◆ **INFORMATION SUPPLIED**:
━━━━

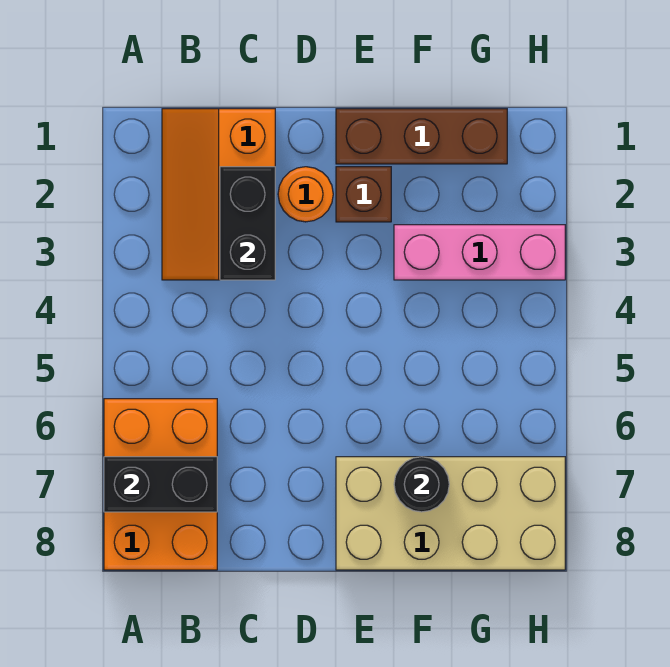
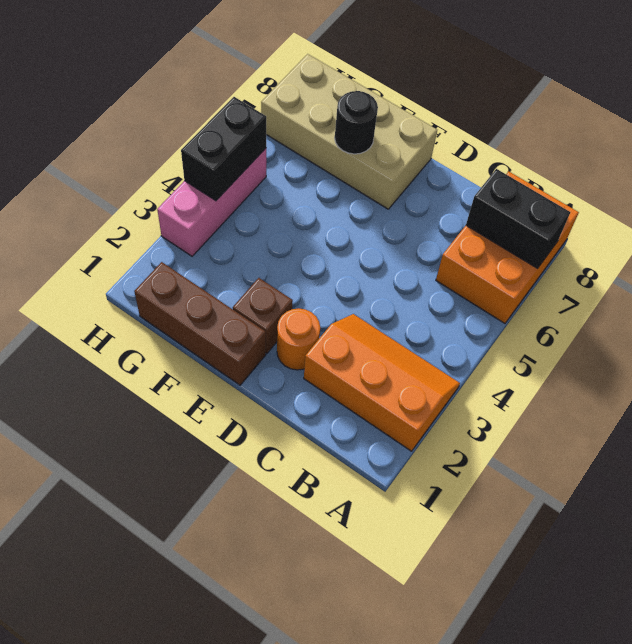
orange slope B1:C3 level 1 top C -> orange slope A2:C3 level 1 top 2
black brick C2:C3 level 2 -> black brick H4:H5 level 2
pink brick F3:H3 level 1 -> pink brick H3:H5 level 1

━━━━

◆ **TASK PROMPT**: Check each line above for the string "brick" and copy every line that has it.

◆ **COMPLETED EXERCISE**:
black brick C2:C3 level 2 -> black brick H4:H5 level 2
pink brick F3:H3 level 1 -> pink brick H3:H5 level 1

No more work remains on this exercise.